Task directions:
When you reach the line in the data below that contains "R2: 680 (DRV, PUMP) -> 680 (GND, PUMP)", please start repeating lines exactly, and stop after the line that contains "T1: NPN (B DRV, C", repeating nothing else.

Excerpted data:
========

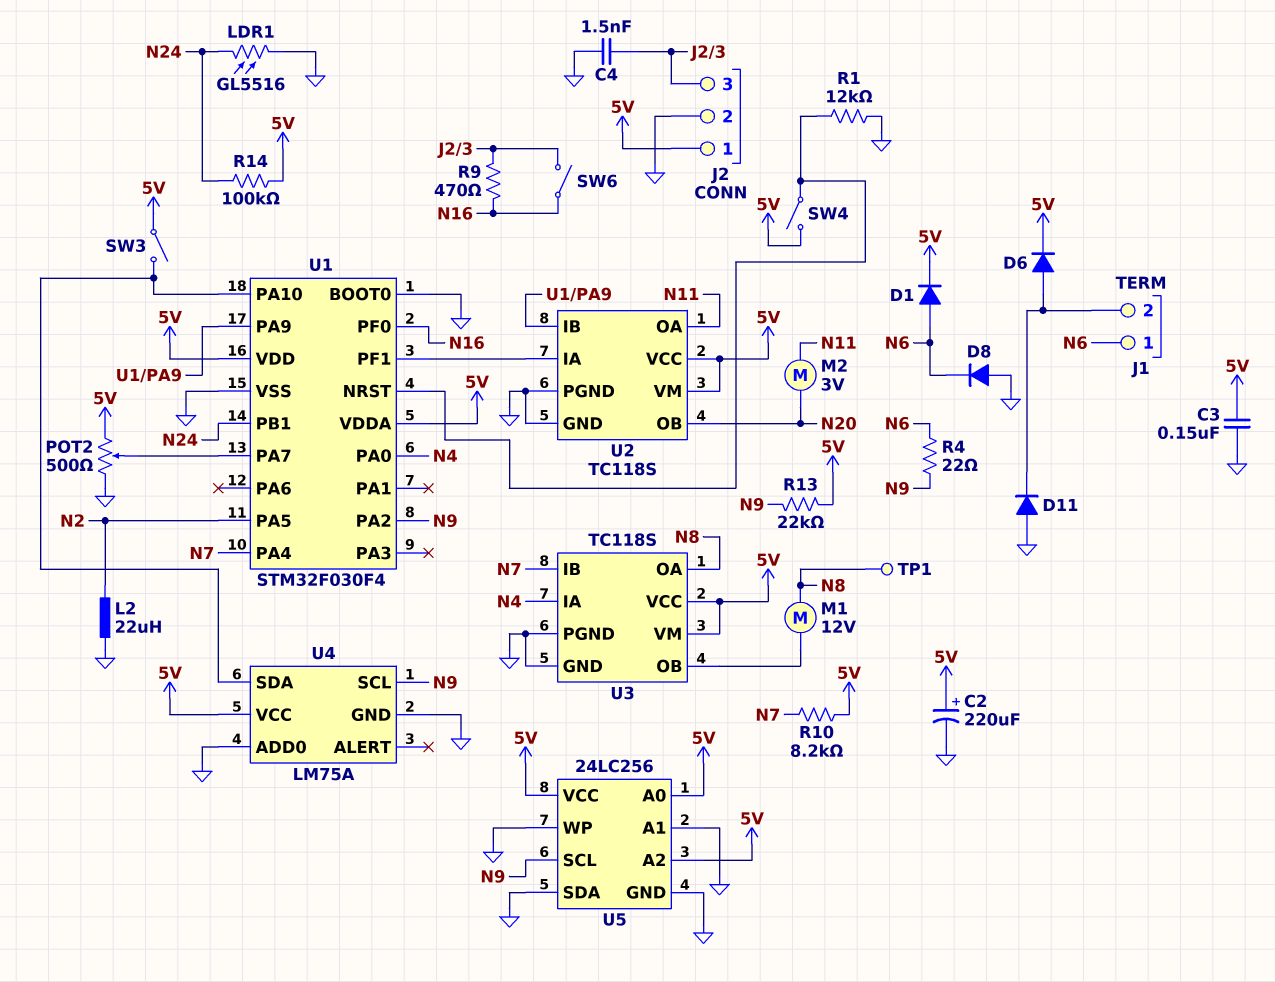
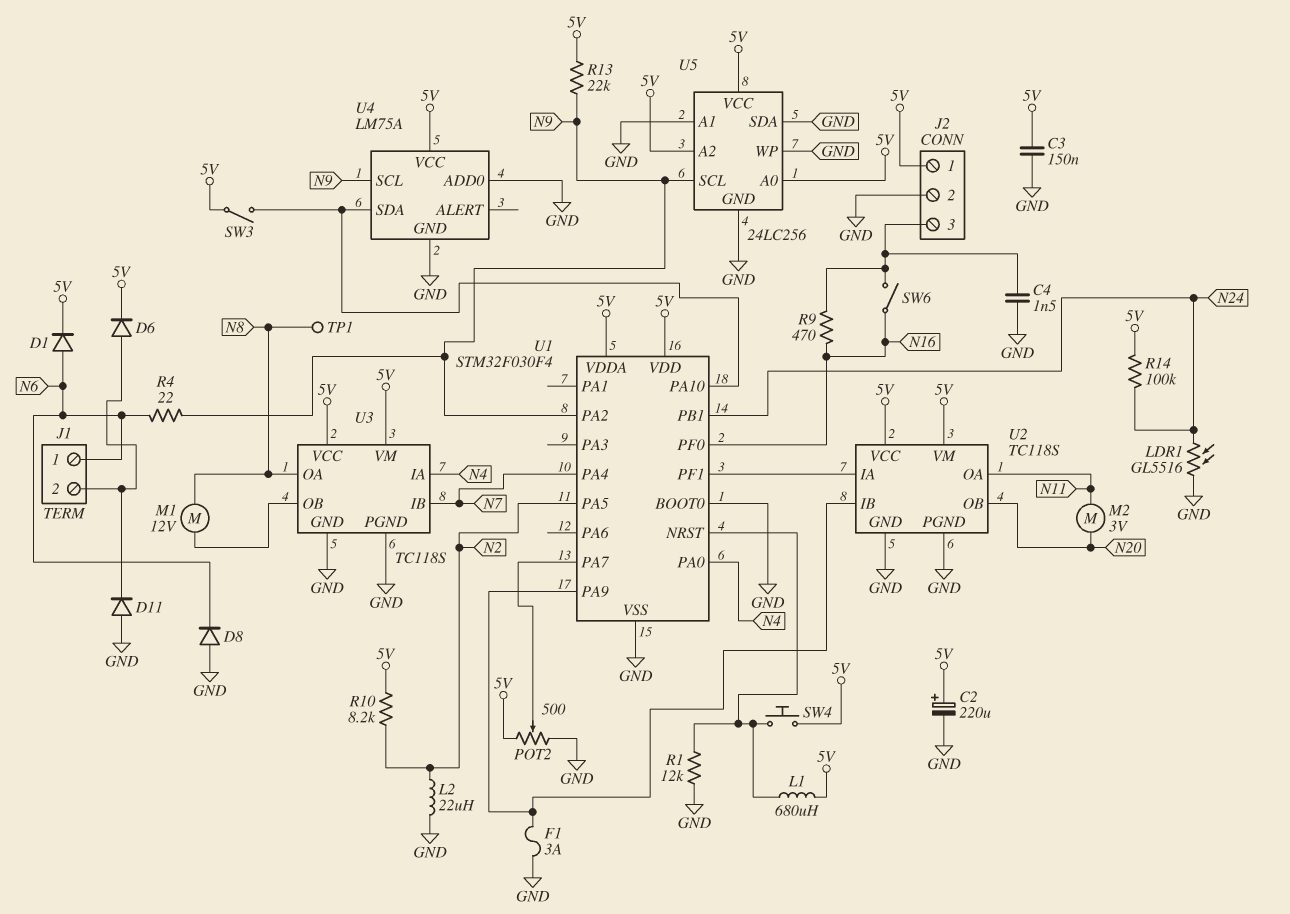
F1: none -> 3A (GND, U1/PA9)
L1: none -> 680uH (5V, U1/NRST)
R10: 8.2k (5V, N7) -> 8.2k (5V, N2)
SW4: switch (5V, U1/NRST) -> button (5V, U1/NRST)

========

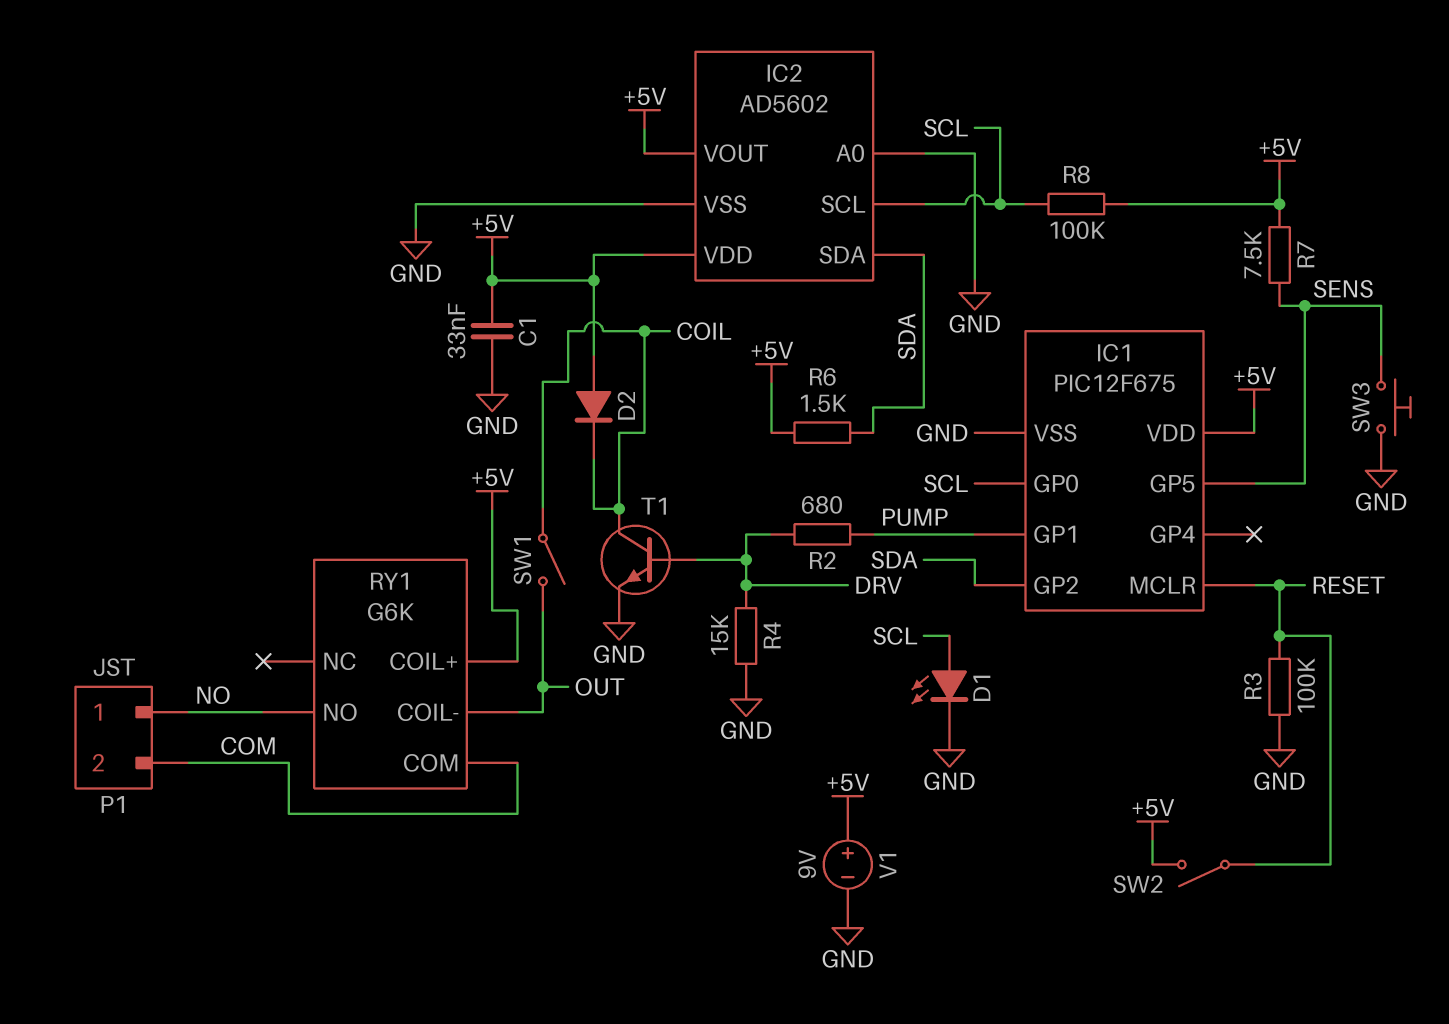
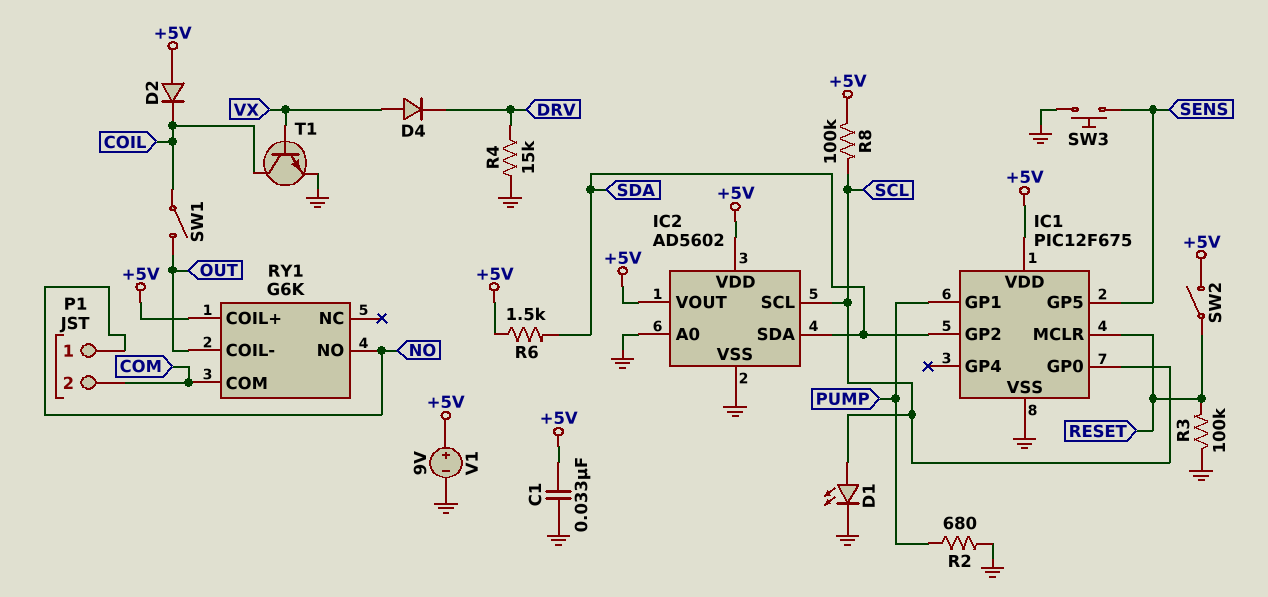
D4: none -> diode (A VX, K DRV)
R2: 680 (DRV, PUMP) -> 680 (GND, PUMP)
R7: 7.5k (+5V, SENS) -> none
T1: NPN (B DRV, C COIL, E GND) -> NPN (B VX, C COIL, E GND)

========

Response:
R2: 680 (DRV, PUMP) -> 680 (GND, PUMP)
R7: 7.5k (+5V, SENS) -> none
T1: NPN (B DRV, C COIL, E GND) -> NPN (B VX, C COIL, E GND)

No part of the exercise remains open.